TASK STATEMENT: What lines of the material hold the string "brown"? Pull each of them out.

#####

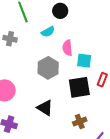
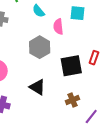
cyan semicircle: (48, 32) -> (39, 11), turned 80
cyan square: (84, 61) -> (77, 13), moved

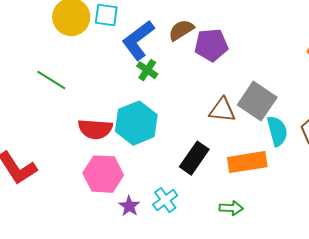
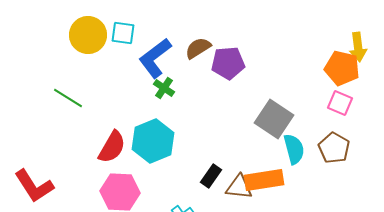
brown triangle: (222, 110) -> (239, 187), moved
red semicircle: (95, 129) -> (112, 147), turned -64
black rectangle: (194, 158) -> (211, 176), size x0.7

#####

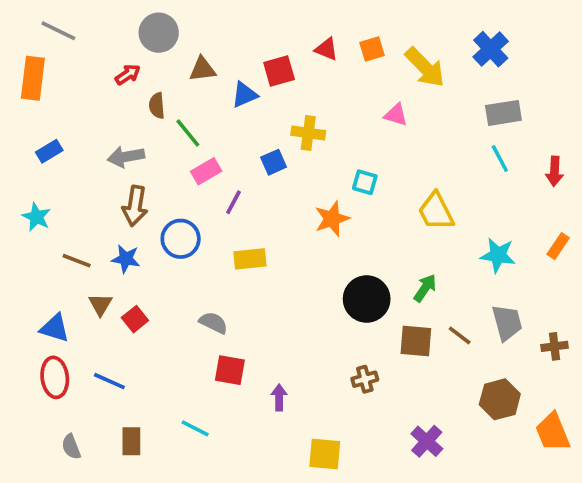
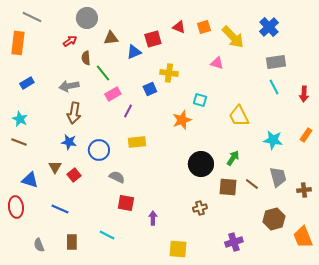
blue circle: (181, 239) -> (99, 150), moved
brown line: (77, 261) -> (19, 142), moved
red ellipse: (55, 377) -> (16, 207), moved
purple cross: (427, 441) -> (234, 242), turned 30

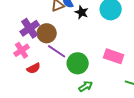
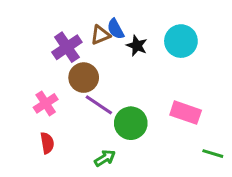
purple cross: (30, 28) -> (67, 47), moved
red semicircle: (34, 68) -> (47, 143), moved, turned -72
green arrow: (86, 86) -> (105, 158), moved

#####

YOUR SOLUTION:
brown triangle: (222, 110) -> (239, 187), moved
brown line: (77, 261) -> (19, 142), moved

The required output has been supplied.